Records drawn from a dataset
• • • • • • •

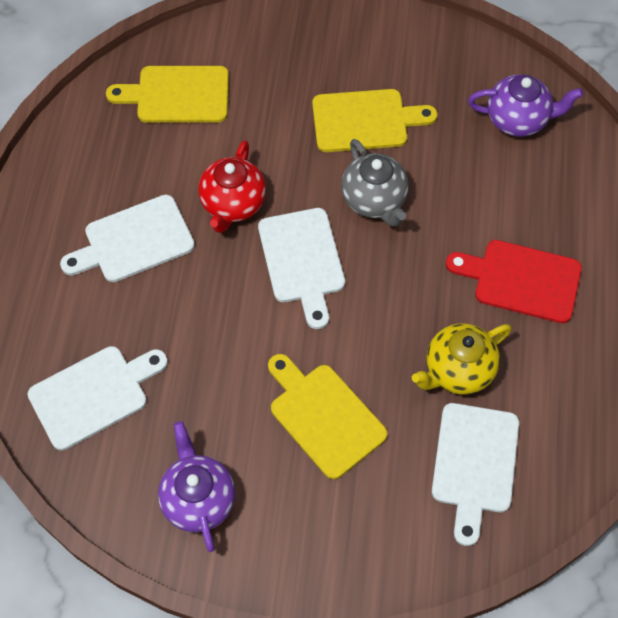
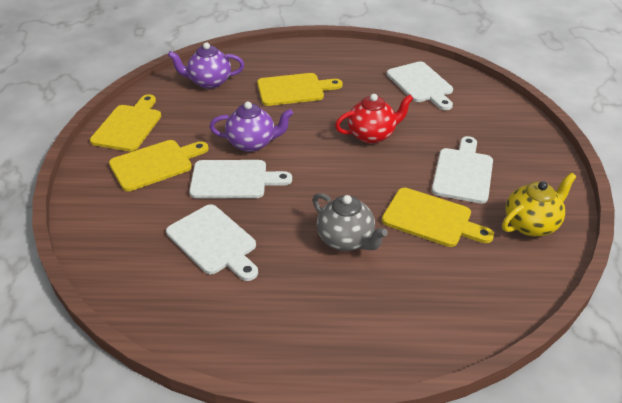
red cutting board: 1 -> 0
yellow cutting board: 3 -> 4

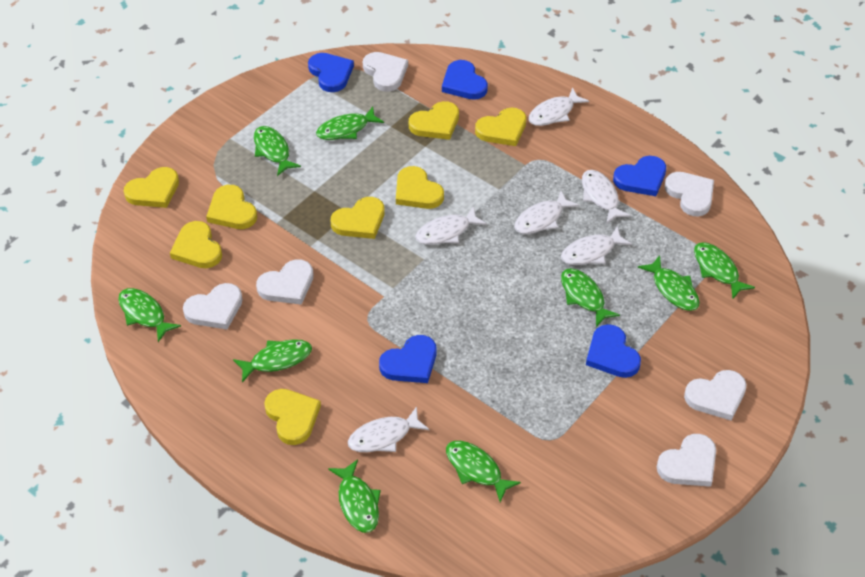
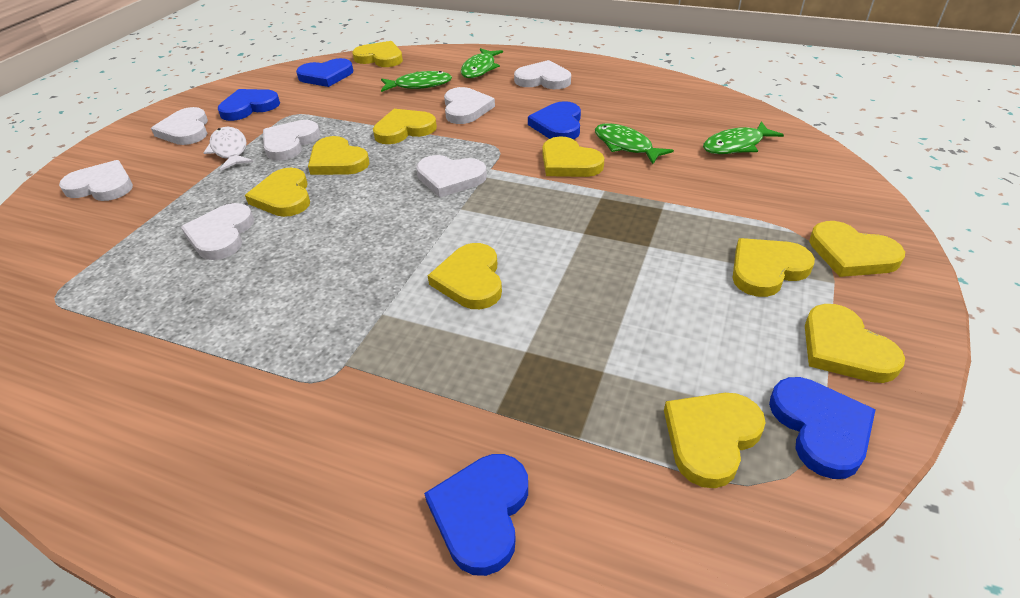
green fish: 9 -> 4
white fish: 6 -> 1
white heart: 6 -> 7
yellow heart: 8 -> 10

• • • • • • •

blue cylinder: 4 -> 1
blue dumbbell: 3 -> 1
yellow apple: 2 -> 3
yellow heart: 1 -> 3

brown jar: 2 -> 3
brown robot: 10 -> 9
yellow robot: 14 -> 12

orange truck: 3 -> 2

• • • • • • •

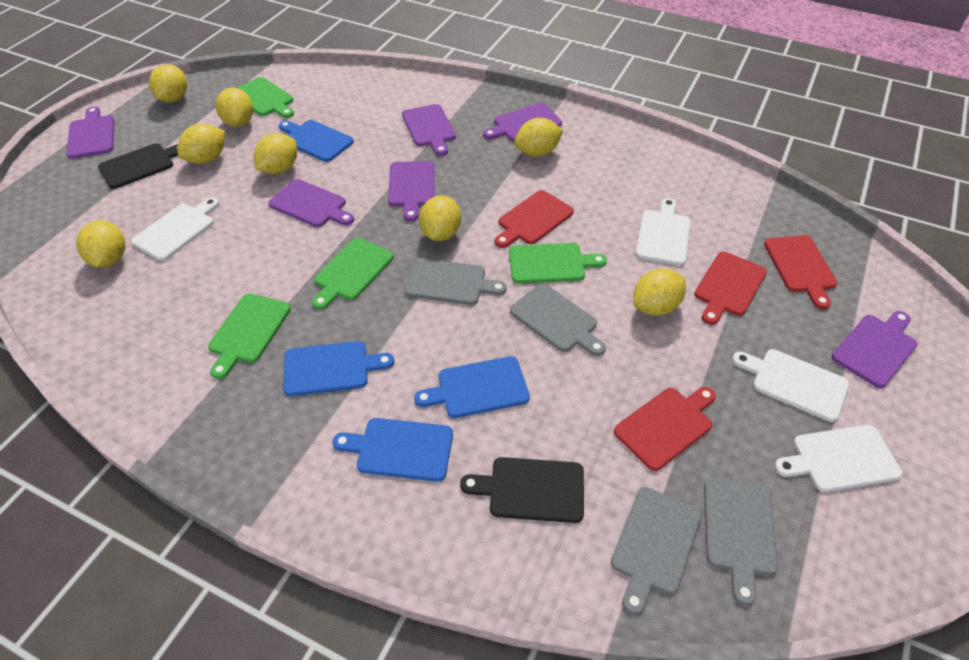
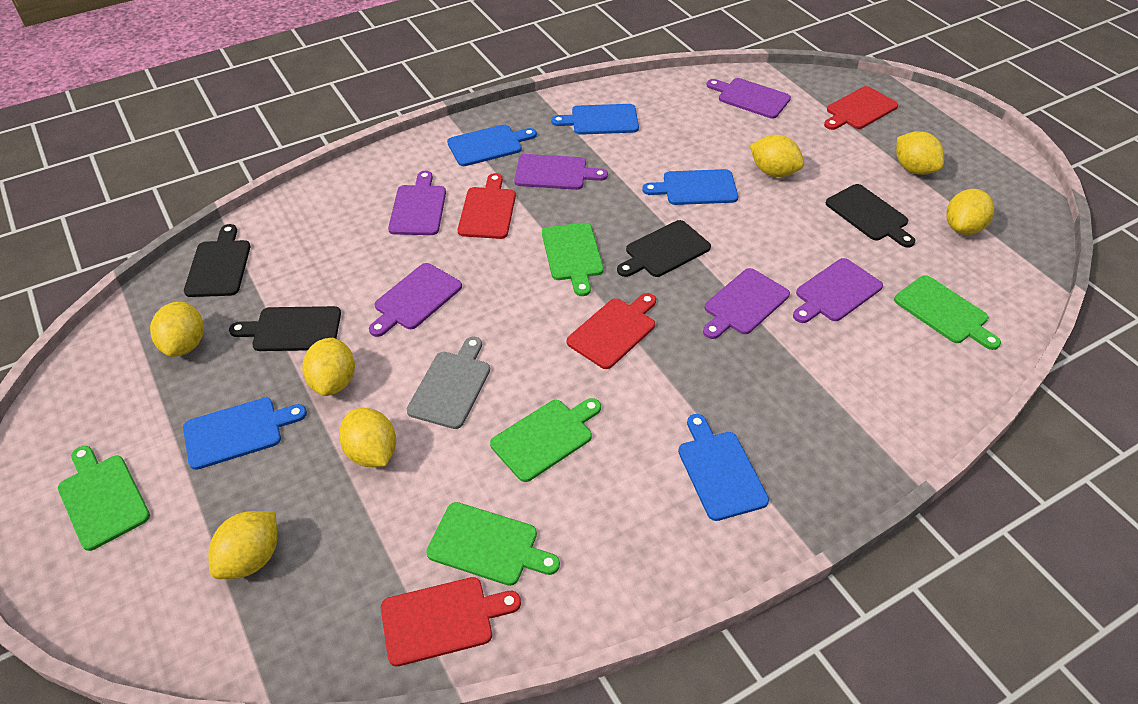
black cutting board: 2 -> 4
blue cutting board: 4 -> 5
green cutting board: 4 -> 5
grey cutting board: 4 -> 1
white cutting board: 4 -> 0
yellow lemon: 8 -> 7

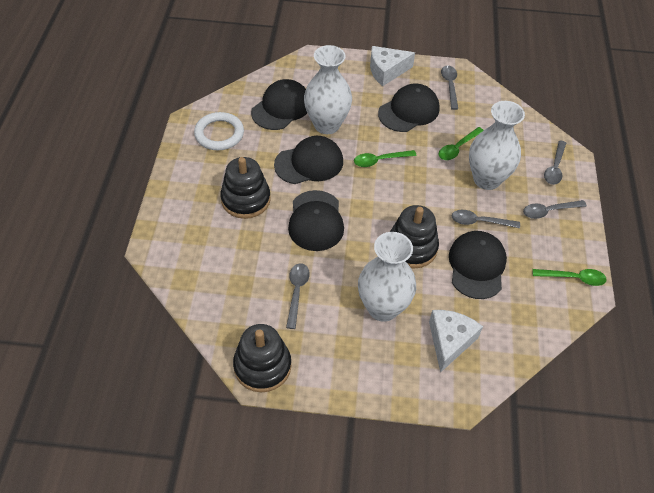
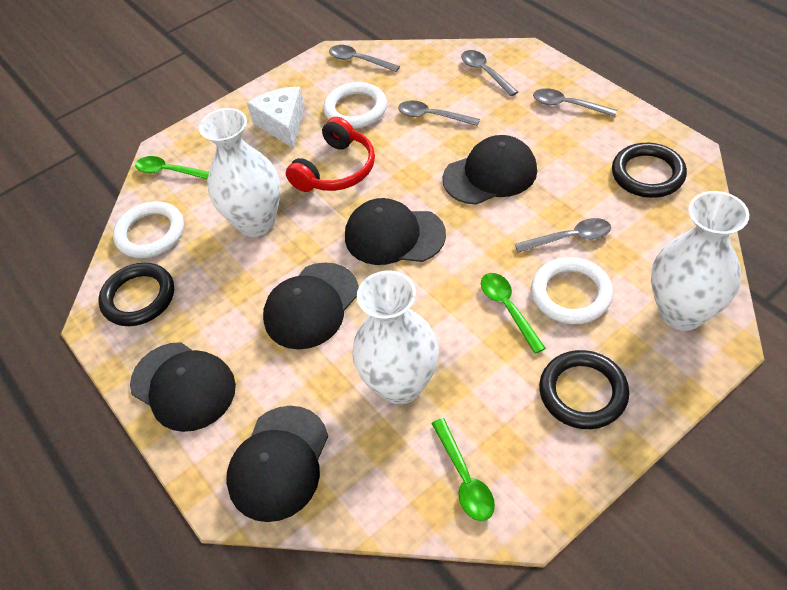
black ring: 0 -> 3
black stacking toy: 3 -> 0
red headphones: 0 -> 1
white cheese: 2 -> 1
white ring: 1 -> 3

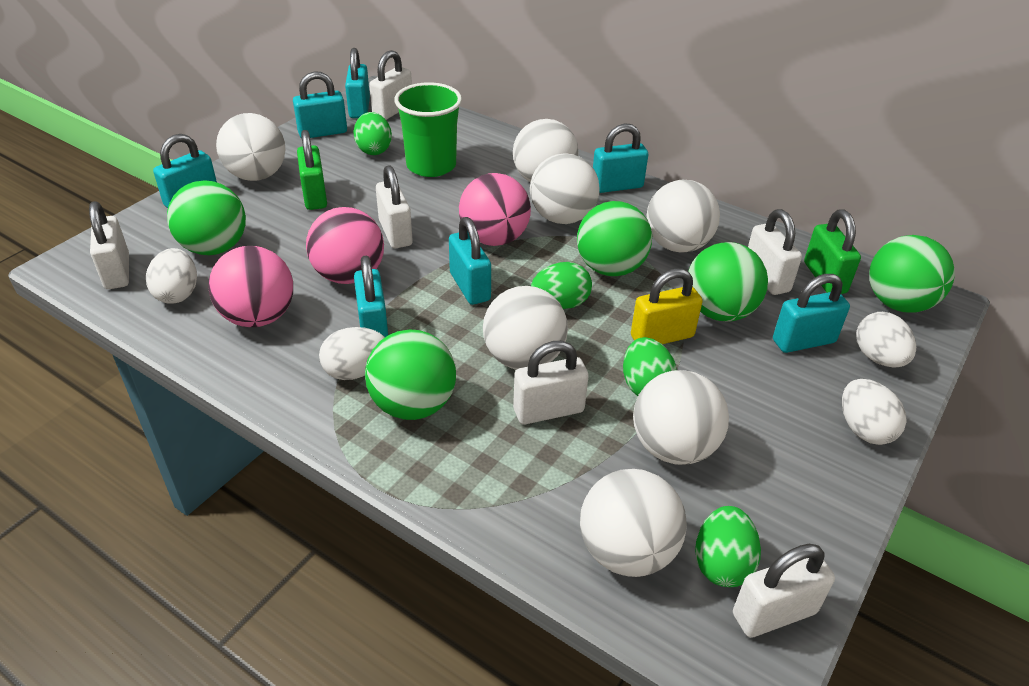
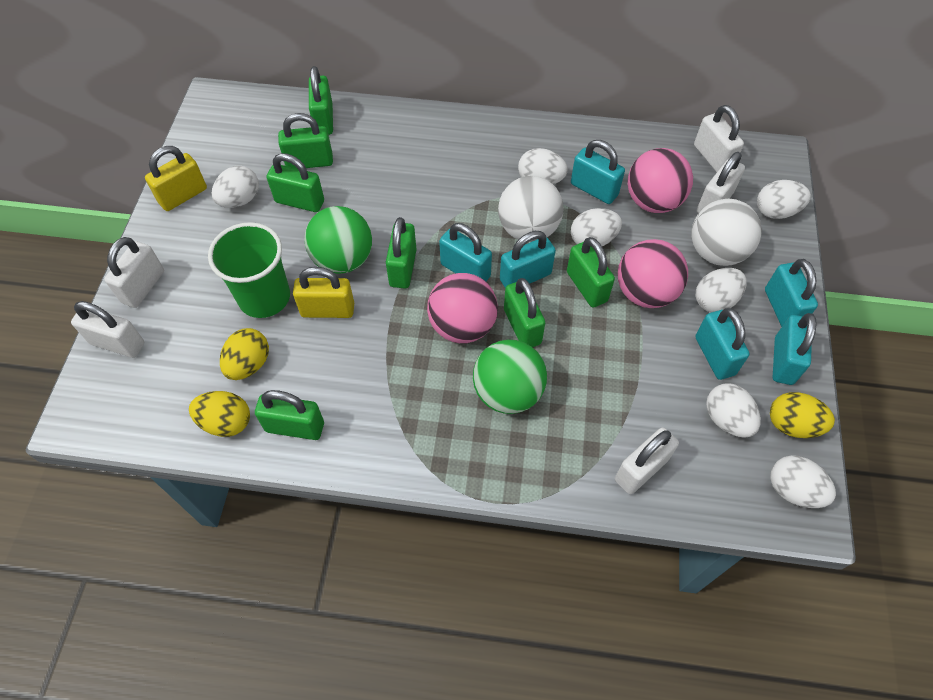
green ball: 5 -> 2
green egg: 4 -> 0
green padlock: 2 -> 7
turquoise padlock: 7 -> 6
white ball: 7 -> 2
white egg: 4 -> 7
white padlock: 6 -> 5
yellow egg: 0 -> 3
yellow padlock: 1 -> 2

• • • • • • •

§ TASK TO COMPLETE:
Would you output only the span of the records above that opens with the line containing "green cutting board: 4 -> 5" and closes with the line containing "yellow padlock: 1 -> 2", ends included and pictures dropped?

§ RESPONSE:
green cutting board: 4 -> 5
grey cutting board: 4 -> 1
white cutting board: 4 -> 0
yellow lemon: 8 -> 7

black ring: 0 -> 3
black stacking toy: 3 -> 0
red headphones: 0 -> 1
white cheese: 2 -> 1
white ring: 1 -> 3

green ball: 5 -> 2
green egg: 4 -> 0
green padlock: 2 -> 7
turquoise padlock: 7 -> 6
white ball: 7 -> 2
white egg: 4 -> 7
white padlock: 6 -> 5
yellow egg: 0 -> 3
yellow padlock: 1 -> 2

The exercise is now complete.